** Work to do **
Count the lines below that contain the word "cycleways". Reply with the number only.

** Data for this exercise **

★ ★ ★ ★

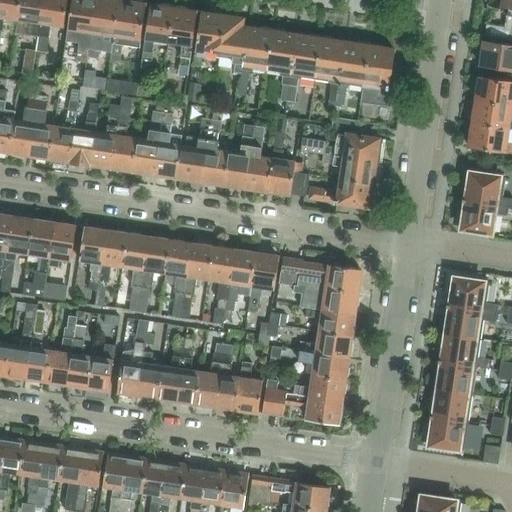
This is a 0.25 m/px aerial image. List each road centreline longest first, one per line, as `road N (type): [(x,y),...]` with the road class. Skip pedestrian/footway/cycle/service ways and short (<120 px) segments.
road 1 (unclassified): [(406,243),(0,182)]
road 2 (unclassified): [(0,405),(373,461)]
road 3 (tertiary): [(406,243),(439,0)]
road 4 (tertiary): [(373,461),(406,243)]
road 5 (unclassified): [(511,483),(373,461)]
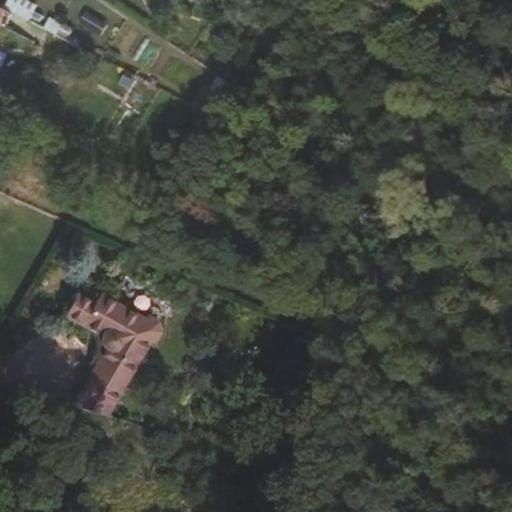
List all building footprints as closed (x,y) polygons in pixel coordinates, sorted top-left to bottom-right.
[(26,0),(8,0),(5,6),(29,19),(36,5),(26,0)] [(83,10),(78,20),(98,32),(103,23),(83,10)] [(46,28),(66,39),(70,31),(61,26),(61,27),(49,21),(46,28)] [(61,26),(70,31),(72,27),(63,23),(61,26)] [(212,90),(225,100),(237,87),(221,76),(212,90)] [(192,108),(209,117),(225,100),(212,90),(206,86),(192,108)] [(74,299),(62,320),(99,340),(98,347),(103,353),(72,408),(107,418),(147,347),(153,345),(158,336),(155,326),(146,321),(140,322),(97,299),(92,309),(74,299)]
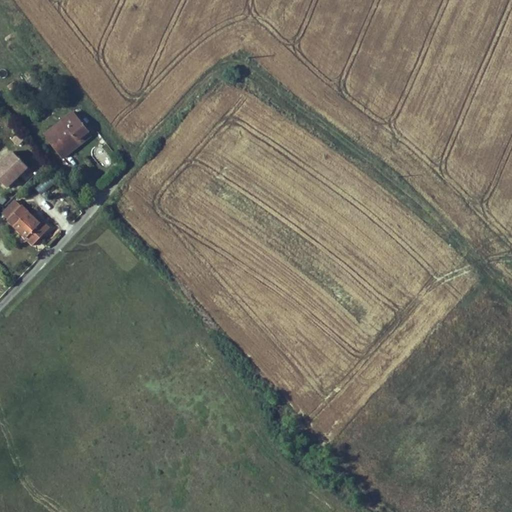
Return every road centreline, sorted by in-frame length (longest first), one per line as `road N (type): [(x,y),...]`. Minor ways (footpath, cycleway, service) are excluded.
road 1 (track): [(128,165),(222,67),(243,64),(442,222),(511,291)]
road 2 (residential): [(0,296),(128,165)]
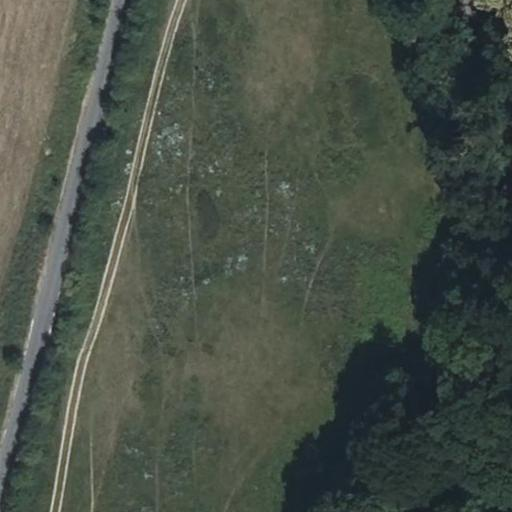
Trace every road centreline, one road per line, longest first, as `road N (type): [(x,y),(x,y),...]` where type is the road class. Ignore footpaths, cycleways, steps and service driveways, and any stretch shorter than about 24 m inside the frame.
road 1 (unclassified): [(0,501),(127,0),(473,0),(511,155)]
road 2 (track): [(181,0),(83,356),(56,511)]
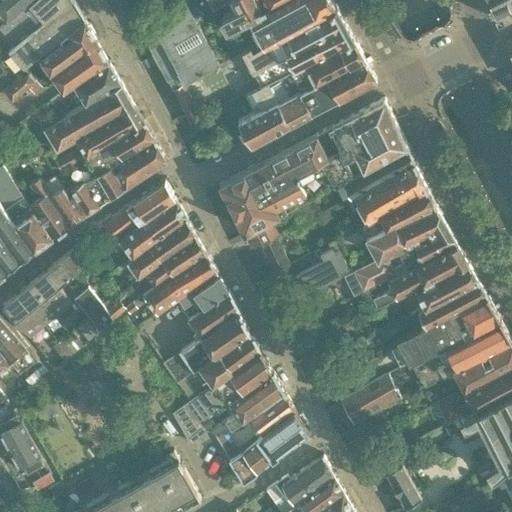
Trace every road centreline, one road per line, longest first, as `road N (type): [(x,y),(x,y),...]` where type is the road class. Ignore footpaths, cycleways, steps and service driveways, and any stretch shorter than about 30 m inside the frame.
road 1 (residential): [(333,436),(275,346),(190,182)]
road 2 (residential): [(399,78),(511,291)]
road 3 (residential): [(190,182),(399,78)]
road 4 (residential): [(0,292),(179,161)]
road 5 (residential): [(0,113),(12,120),(121,44)]
road 6 (residential): [(207,511),(333,436)]
road 7 (residential): [(179,161),(121,44)]
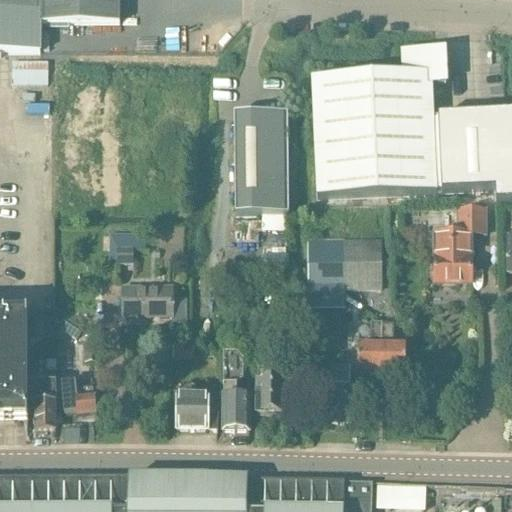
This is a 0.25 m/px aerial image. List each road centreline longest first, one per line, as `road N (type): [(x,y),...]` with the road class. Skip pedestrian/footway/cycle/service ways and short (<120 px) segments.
road 1 (tertiary): [(511,475),(0,468)]
road 2 (unclassified): [(511,30),(269,9),(269,0)]
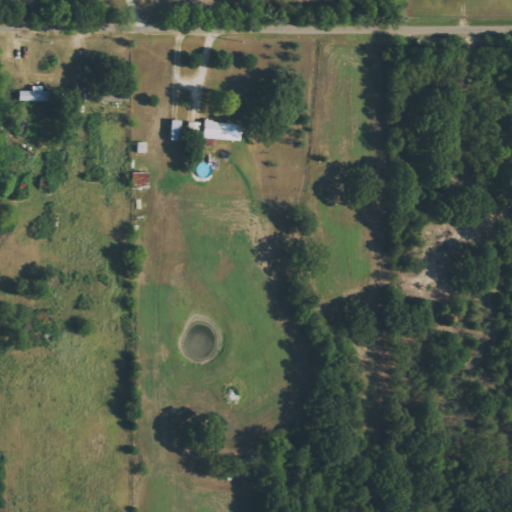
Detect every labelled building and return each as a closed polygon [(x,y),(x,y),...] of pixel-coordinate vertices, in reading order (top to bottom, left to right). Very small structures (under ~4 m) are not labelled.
[(42,91),(42,87),(32,87),(32,92),(20,91),(20,101),(65,102),(65,92),(42,91)] [(128,90),(84,91),(84,102),(129,101),(128,90)] [(183,121),(171,120),(171,140),(182,141),(183,121)] [(241,123),(204,122),(203,139),(240,140),(241,123)] [(133,185),(148,184),(148,172),(132,173),(133,185)]
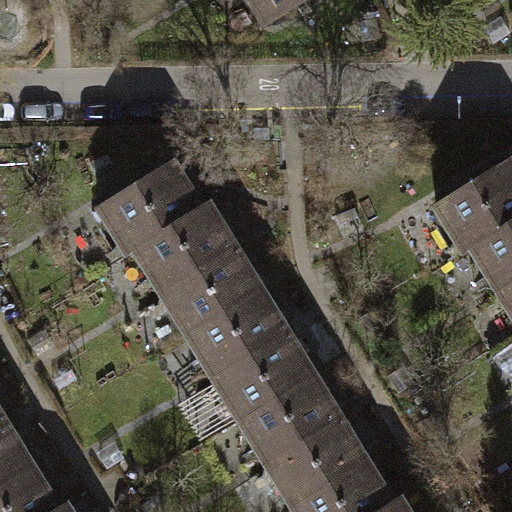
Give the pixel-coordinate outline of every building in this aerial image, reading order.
[(260,0),(274,21),(308,0),(260,0)] [(472,249),(511,224),(511,165),(511,163),(438,207),(466,253),(472,249)] [(136,250),(202,210),(174,165),(101,210),(129,255),(136,250)] [(163,293),(236,248),(209,205),(202,210),(136,250),(163,293)] [(498,291),(511,282),(511,224),(472,249),(498,291)] [(189,335),(262,291),(236,248),(163,293),(189,335)] [(511,313),(511,282),(498,291),(511,313)] [(215,378),(288,333),(262,291),(189,335),(215,378)] [(288,333),(215,378),(241,420),(314,375),(288,333)] [(268,462),(340,418),(314,375),(241,420),(268,462)] [(294,505),(366,460),(340,418),(268,462),(294,505)] [(0,487),(33,467),(7,424),(0,428),(0,487)] [(366,460),(294,505),(298,511),(378,511),(393,503),(366,460)] [(33,467),(0,487),(0,511),(56,511),(60,510),(33,467)] [(408,511),(400,499),(393,503),(378,511),(408,511)]
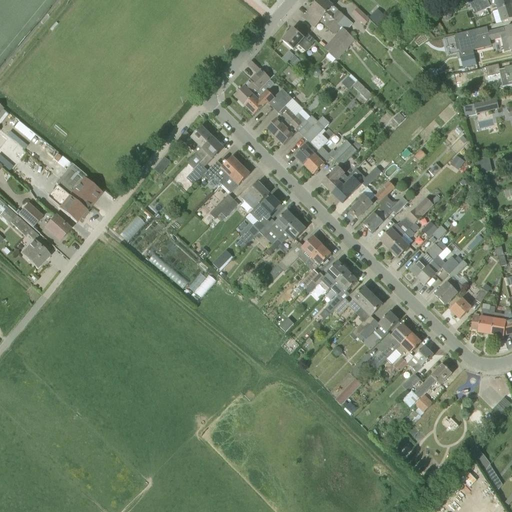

★ ★ ★ ★

** Worked answer **
2